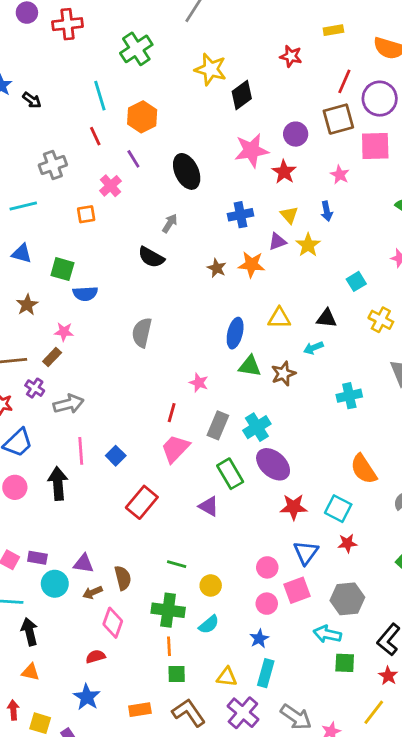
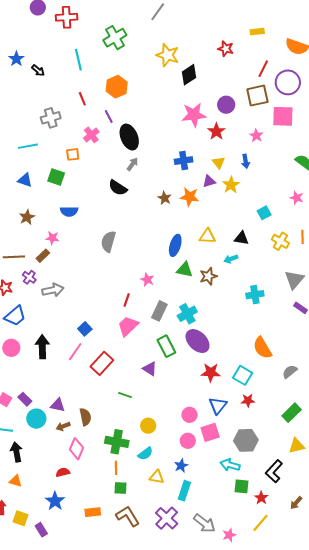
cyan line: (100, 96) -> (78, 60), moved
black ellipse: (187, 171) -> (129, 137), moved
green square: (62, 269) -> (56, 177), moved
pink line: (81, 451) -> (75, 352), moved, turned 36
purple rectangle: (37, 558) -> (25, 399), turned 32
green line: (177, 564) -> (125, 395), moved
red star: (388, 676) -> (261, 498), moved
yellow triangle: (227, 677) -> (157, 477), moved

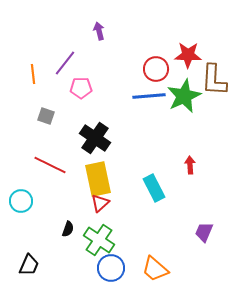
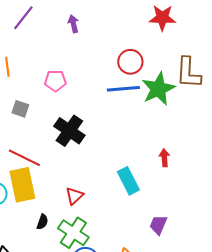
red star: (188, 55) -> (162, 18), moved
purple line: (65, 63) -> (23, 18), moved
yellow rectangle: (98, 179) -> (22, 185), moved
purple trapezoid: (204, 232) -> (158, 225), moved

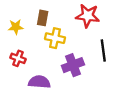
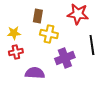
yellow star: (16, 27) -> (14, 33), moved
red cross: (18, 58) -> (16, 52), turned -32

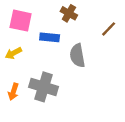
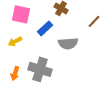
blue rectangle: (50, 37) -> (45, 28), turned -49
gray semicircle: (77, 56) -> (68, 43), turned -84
★ ★ ★ ★
Print every entry word for word; omit the pictures.

> EXERCISE RESPONSE
cyan line: (100, 96) -> (78, 60), moved
black ellipse: (187, 171) -> (129, 137), moved
green square: (62, 269) -> (56, 177), moved
pink line: (81, 451) -> (75, 352), moved, turned 36
purple rectangle: (37, 558) -> (25, 399), turned 32
green line: (177, 564) -> (125, 395), moved
red star: (388, 676) -> (261, 498), moved
yellow triangle: (227, 677) -> (157, 477), moved

red star: (188, 55) -> (162, 18), moved
purple line: (65, 63) -> (23, 18), moved
yellow rectangle: (98, 179) -> (22, 185), moved
purple trapezoid: (204, 232) -> (158, 225), moved

yellow star: (16, 27) -> (14, 33), moved
red cross: (18, 58) -> (16, 52), turned -32

blue rectangle: (50, 37) -> (45, 28), turned -49
gray semicircle: (77, 56) -> (68, 43), turned -84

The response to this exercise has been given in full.